=== Aim of the task ===
The entries below are to be reproduced exactly, with their pictures omitted.
....
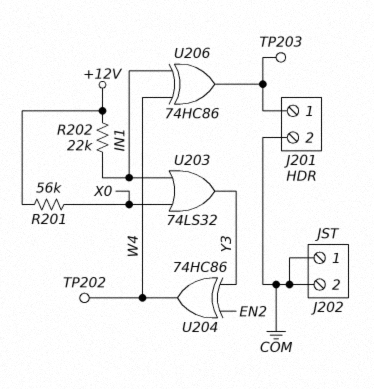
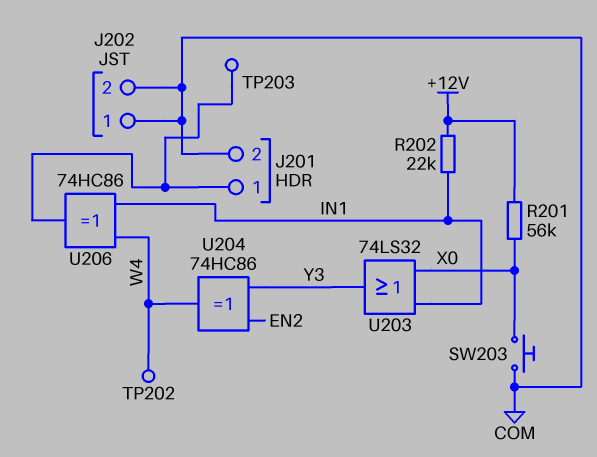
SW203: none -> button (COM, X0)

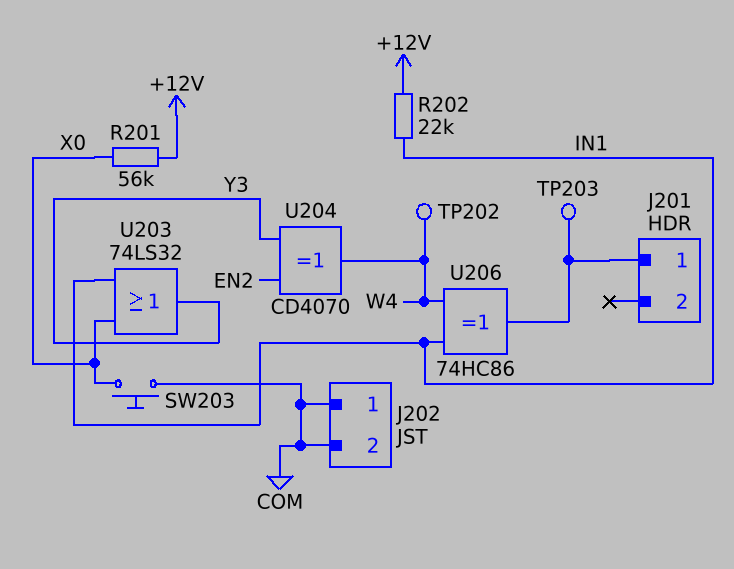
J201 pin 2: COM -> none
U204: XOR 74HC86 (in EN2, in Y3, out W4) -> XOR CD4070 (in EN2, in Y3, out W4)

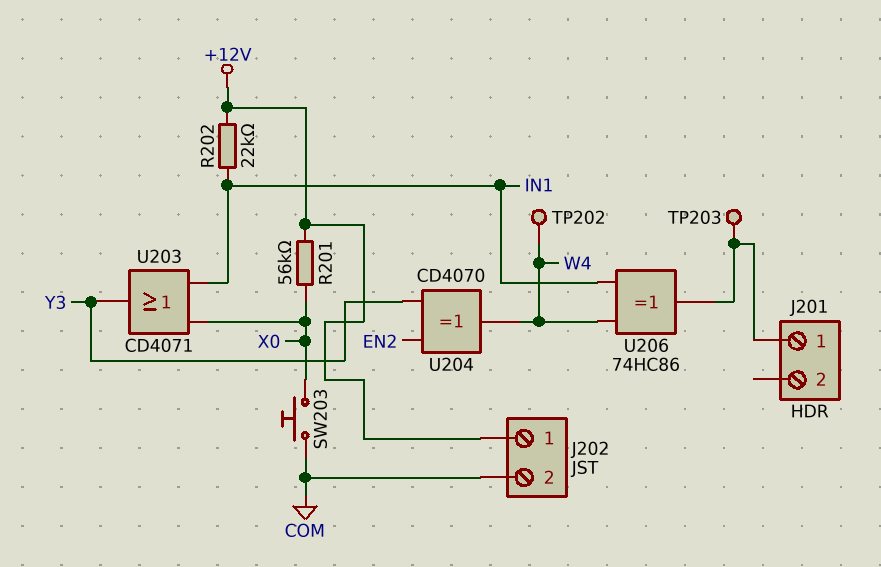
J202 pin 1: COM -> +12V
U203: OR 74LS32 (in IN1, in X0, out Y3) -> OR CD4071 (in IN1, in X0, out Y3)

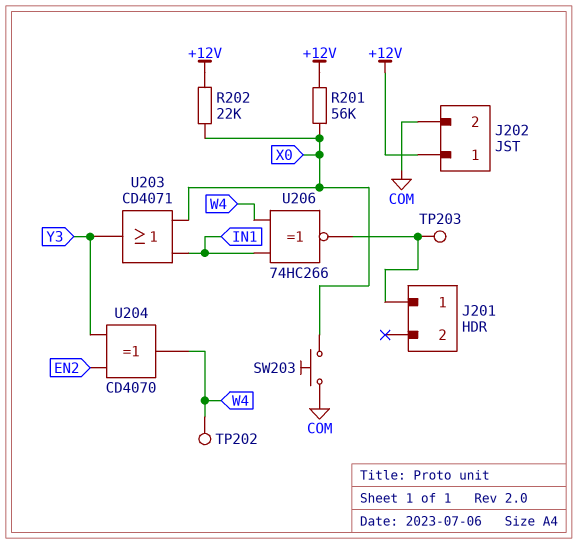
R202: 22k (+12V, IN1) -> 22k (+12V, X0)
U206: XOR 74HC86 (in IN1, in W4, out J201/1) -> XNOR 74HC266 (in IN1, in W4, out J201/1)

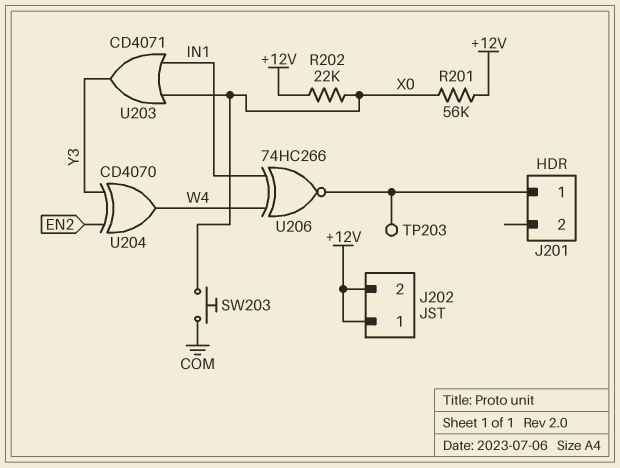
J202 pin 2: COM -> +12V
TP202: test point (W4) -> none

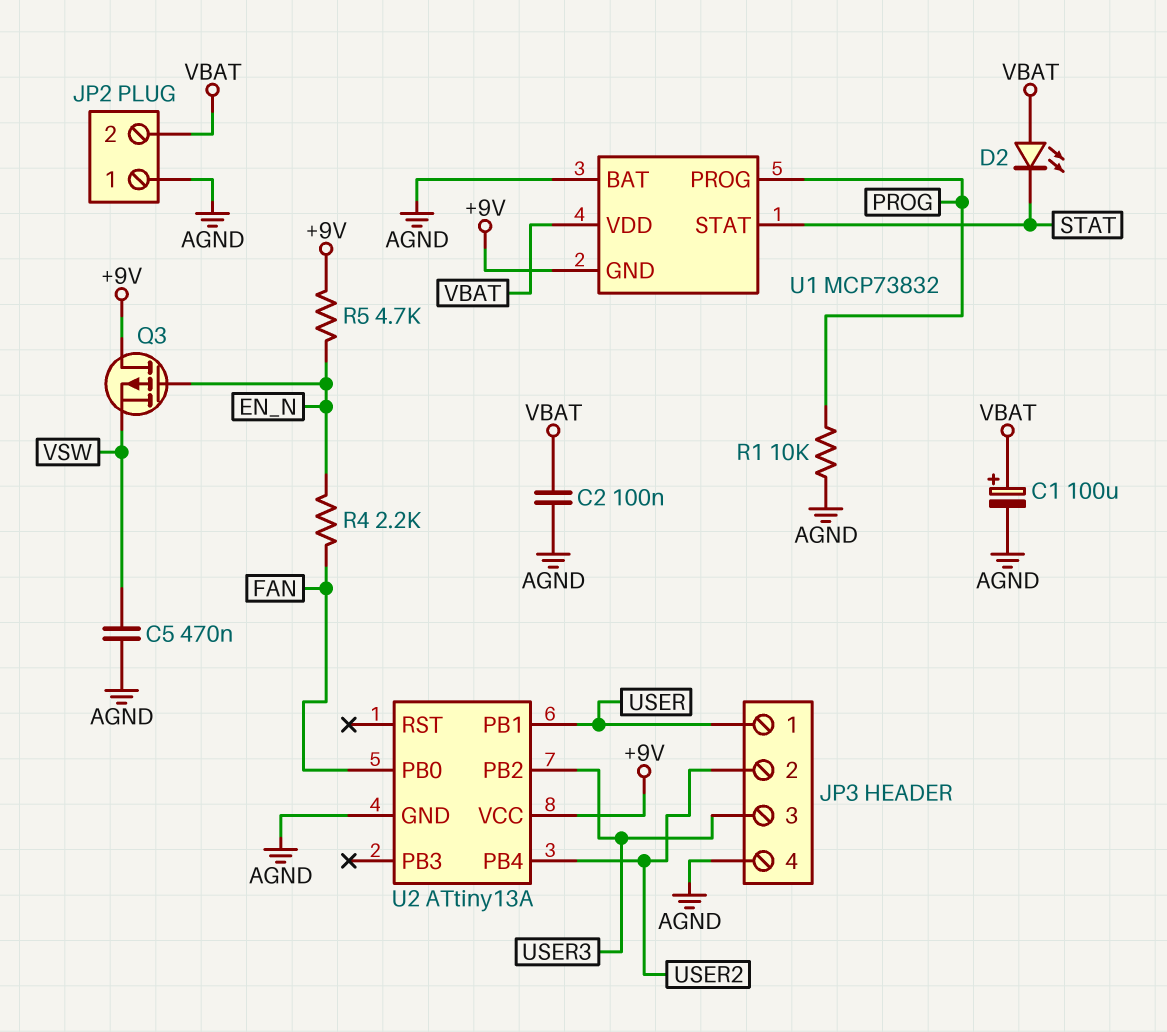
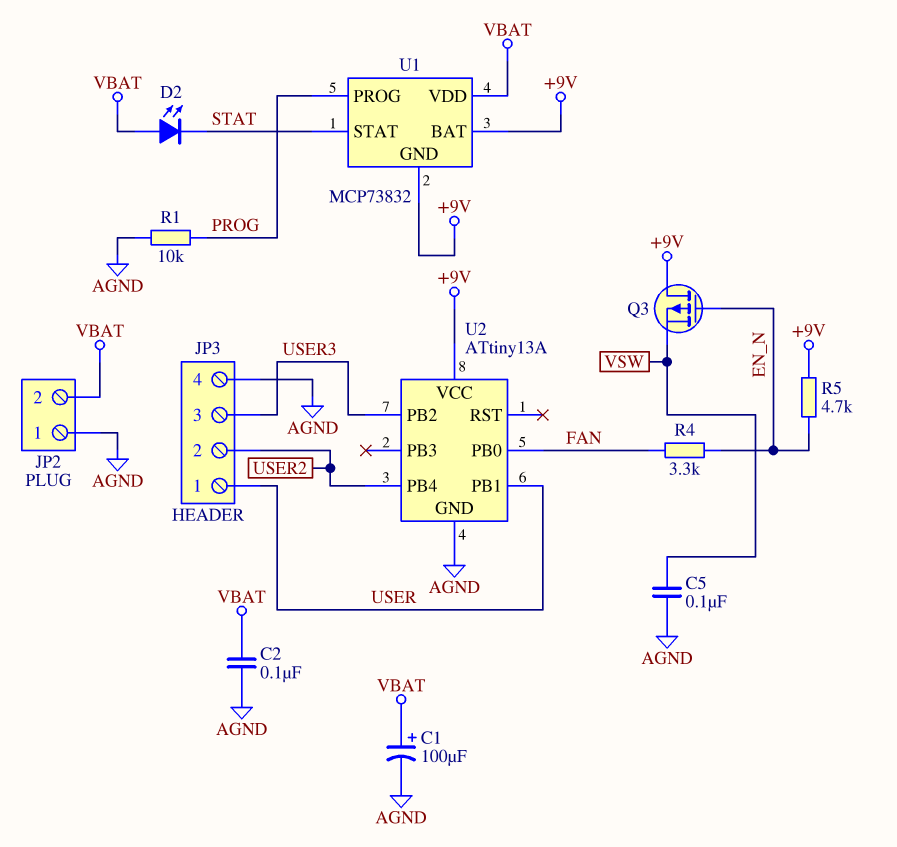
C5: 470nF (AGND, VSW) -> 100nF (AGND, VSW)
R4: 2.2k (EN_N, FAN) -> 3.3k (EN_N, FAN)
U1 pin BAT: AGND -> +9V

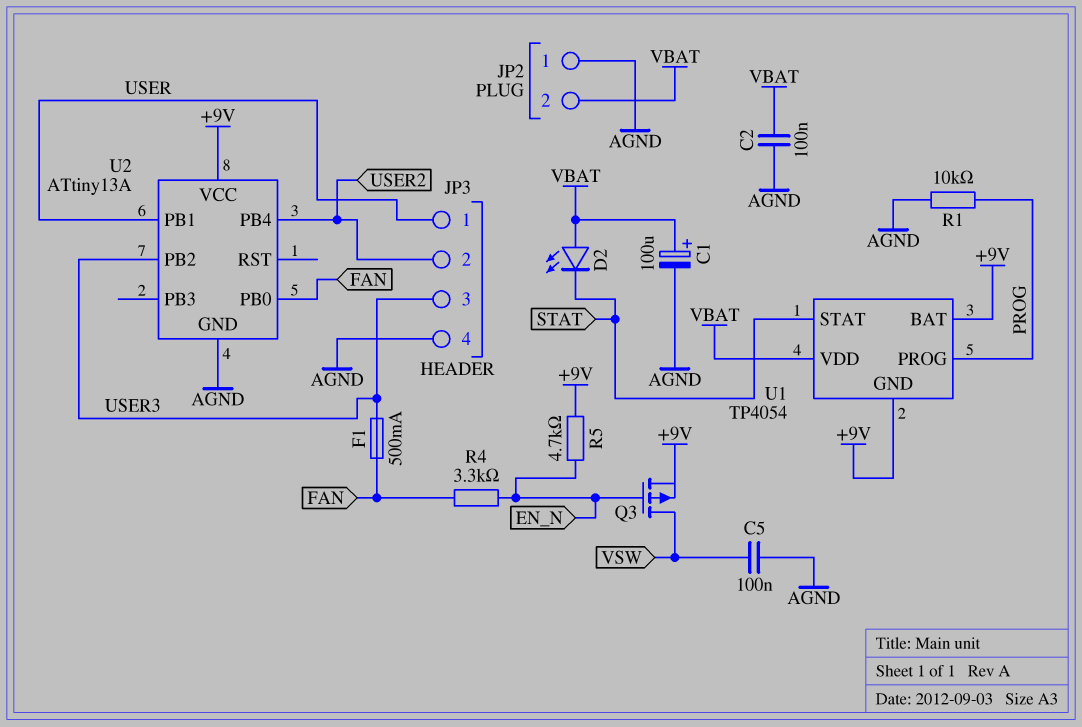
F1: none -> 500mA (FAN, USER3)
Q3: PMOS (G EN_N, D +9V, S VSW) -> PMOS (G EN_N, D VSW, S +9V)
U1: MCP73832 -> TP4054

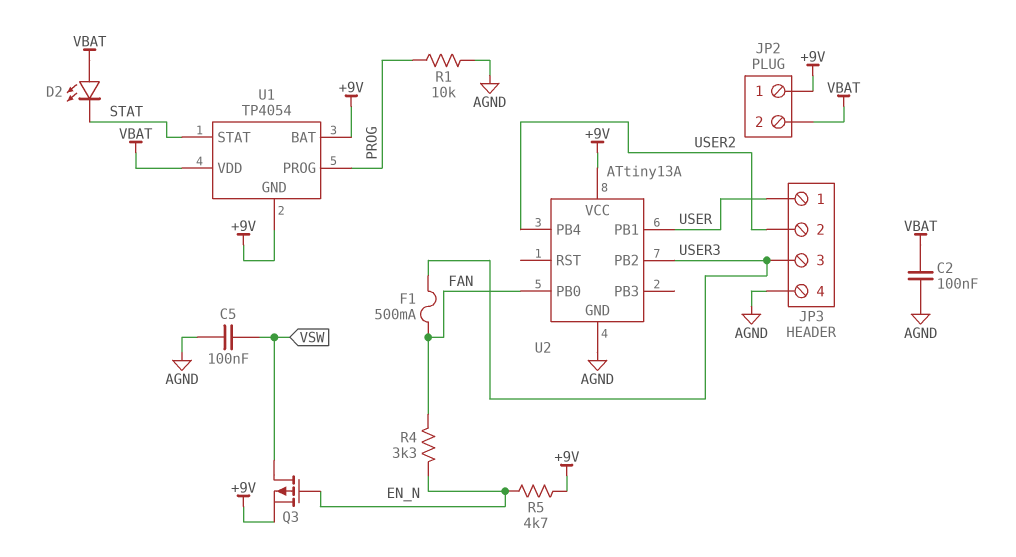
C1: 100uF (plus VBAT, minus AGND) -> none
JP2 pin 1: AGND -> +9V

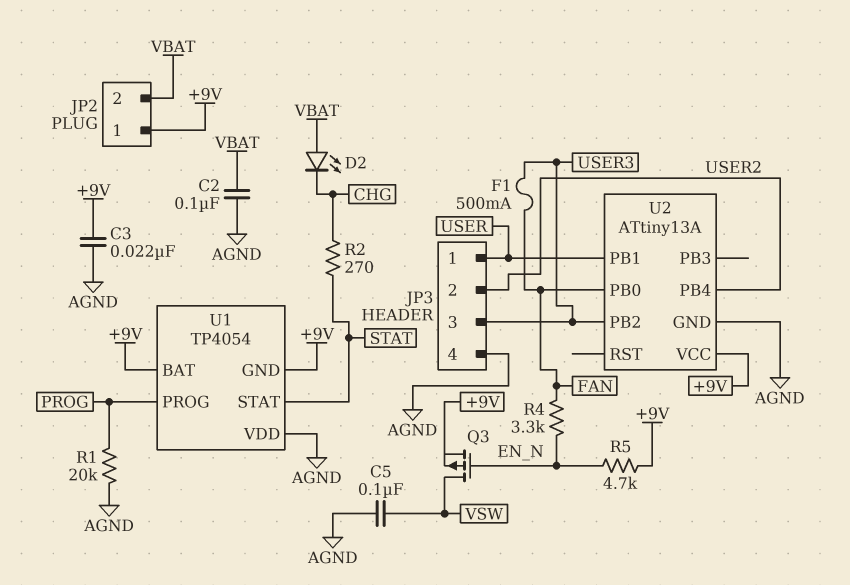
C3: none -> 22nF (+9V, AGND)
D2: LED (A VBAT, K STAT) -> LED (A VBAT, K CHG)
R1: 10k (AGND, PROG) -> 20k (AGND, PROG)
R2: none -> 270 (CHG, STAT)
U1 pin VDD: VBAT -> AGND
....
=== Answer for this exercise ===
SW203: none -> button (COM, X0)

J201 pin 2: COM -> none
U204: XOR 74HC86 (in EN2, in Y3, out W4) -> XOR CD4070 (in EN2, in Y3, out W4)

J202 pin 1: COM -> +12V
U203: OR 74LS32 (in IN1, in X0, out Y3) -> OR CD4071 (in IN1, in X0, out Y3)

R202: 22k (+12V, IN1) -> 22k (+12V, X0)
U206: XOR 74HC86 (in IN1, in W4, out J201/1) -> XNOR 74HC266 (in IN1, in W4, out J201/1)

J202 pin 2: COM -> +12V
TP202: test point (W4) -> none

C5: 470nF (AGND, VSW) -> 100nF (AGND, VSW)
R4: 2.2k (EN_N, FAN) -> 3.3k (EN_N, FAN)
U1 pin BAT: AGND -> +9V

F1: none -> 500mA (FAN, USER3)
Q3: PMOS (G EN_N, D +9V, S VSW) -> PMOS (G EN_N, D VSW, S +9V)
U1: MCP73832 -> TP4054

C1: 100uF (plus VBAT, minus AGND) -> none
JP2 pin 1: AGND -> +9V

C3: none -> 22nF (+9V, AGND)
D2: LED (A VBAT, K STAT) -> LED (A VBAT, K CHG)
R1: 10k (AGND, PROG) -> 20k (AGND, PROG)
R2: none -> 270 (CHG, STAT)
U1 pin VDD: VBAT -> AGND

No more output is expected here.